Restate every record exactly as it is written, while omitting the pictures it holds.

___ PROVIDED ENTRIES ___

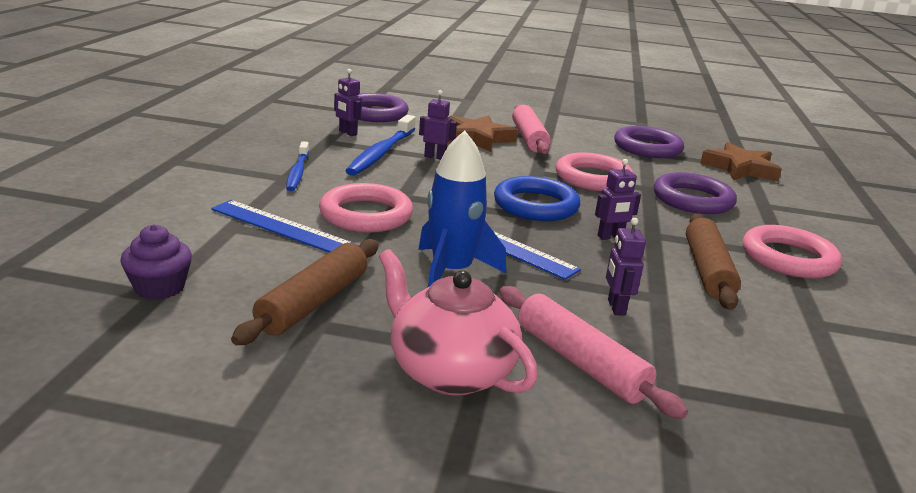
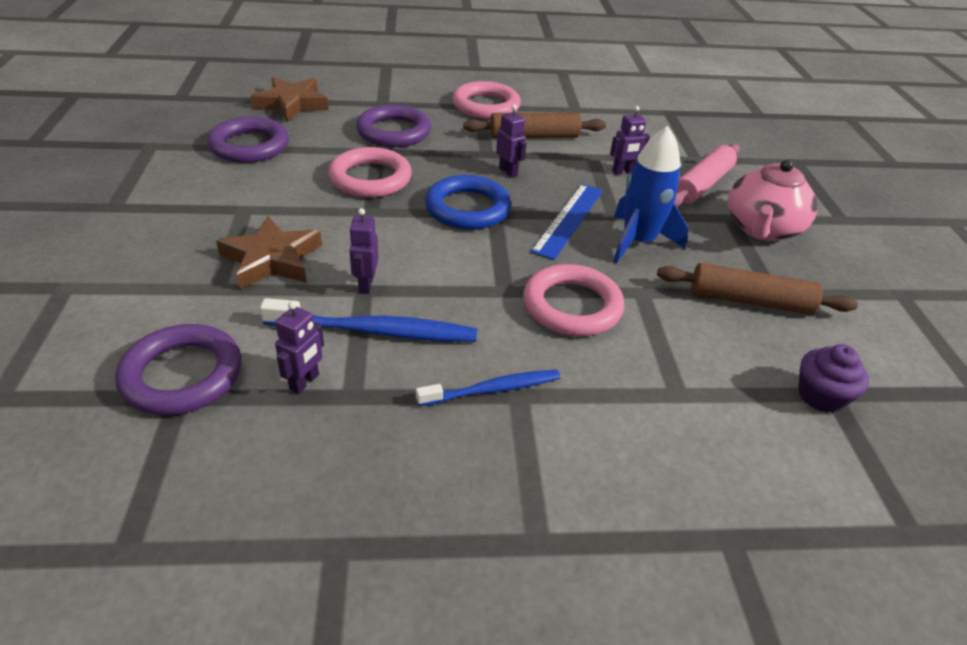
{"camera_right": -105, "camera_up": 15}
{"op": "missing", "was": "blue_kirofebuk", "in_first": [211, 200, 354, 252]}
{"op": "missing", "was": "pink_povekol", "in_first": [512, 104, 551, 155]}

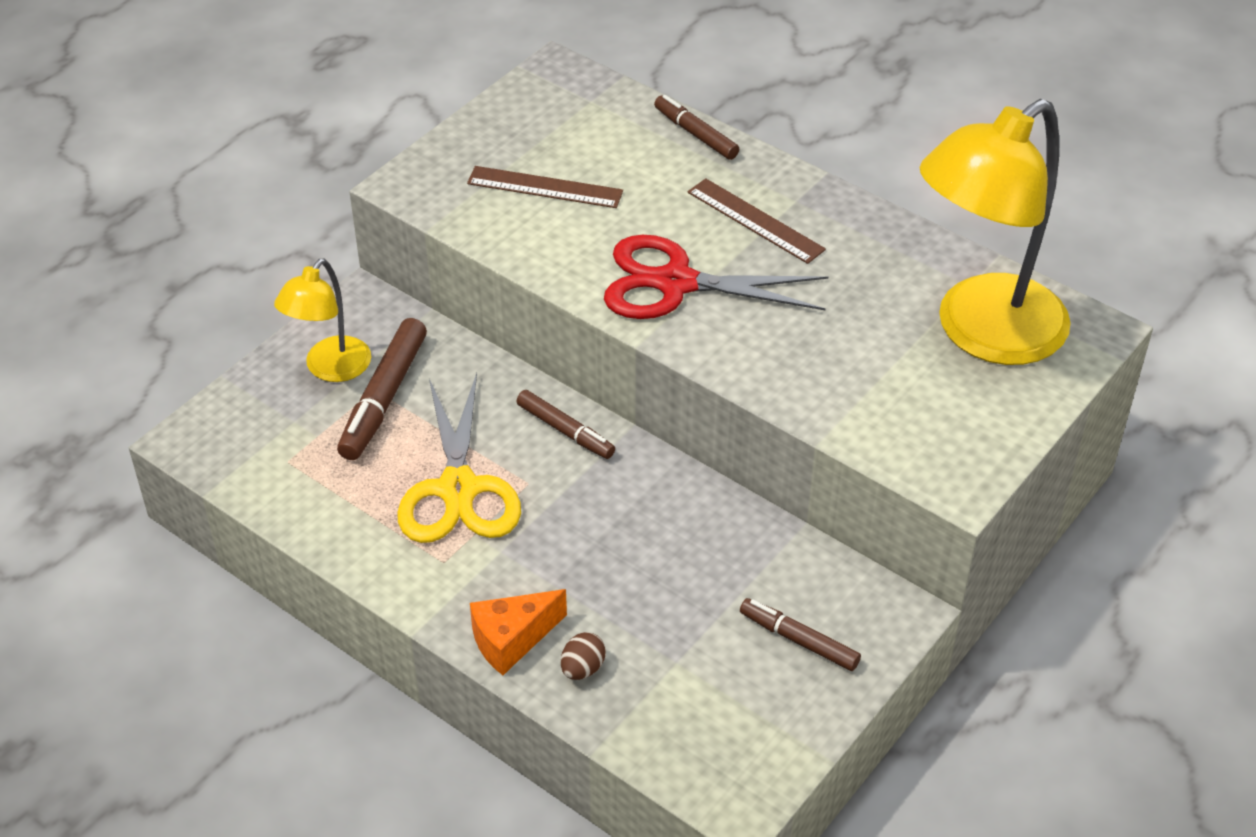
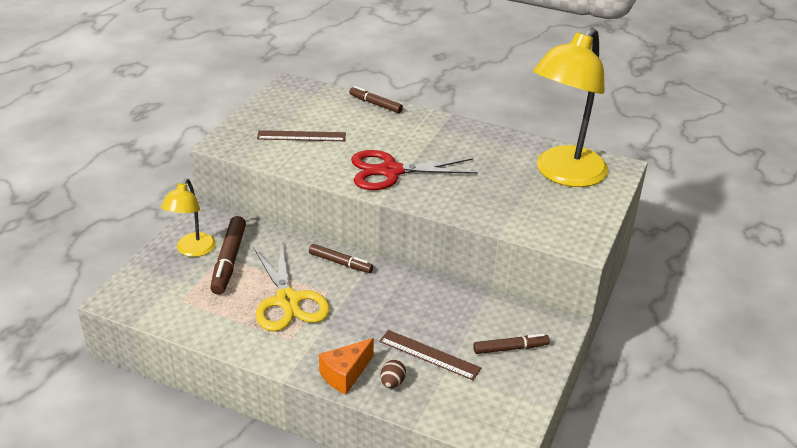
{"camera_right": -15, "camera_up": -10}
{"op": "relocated", "was": "brown_kirofebuk", "in_first": [688, 178, 826, 264], "in_second": [379, 330, 481, 380]}
{"op": "spun", "was": "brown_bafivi", "in_first": [740, 598, 861, 671], "in_second": [473, 334, 550, 354], "clockwise": 150}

___

* ANSWER AREA
{"camera_right": -105, "camera_up": 15}
{"op": "missing", "was": "blue_kirofebuk", "in_first": [211, 200, 354, 252]}
{"op": "missing", "was": "pink_povekol", "in_first": [512, 104, 551, 155]}

{"camera_right": -15, "camera_up": -10}
{"op": "relocated", "was": "brown_kirofebuk", "in_first": [688, 178, 826, 264], "in_second": [379, 330, 481, 380]}
{"op": "spun", "was": "brown_bafivi", "in_first": [740, 598, 861, 671], "in_second": [473, 334, 550, 354], "clockwise": 150}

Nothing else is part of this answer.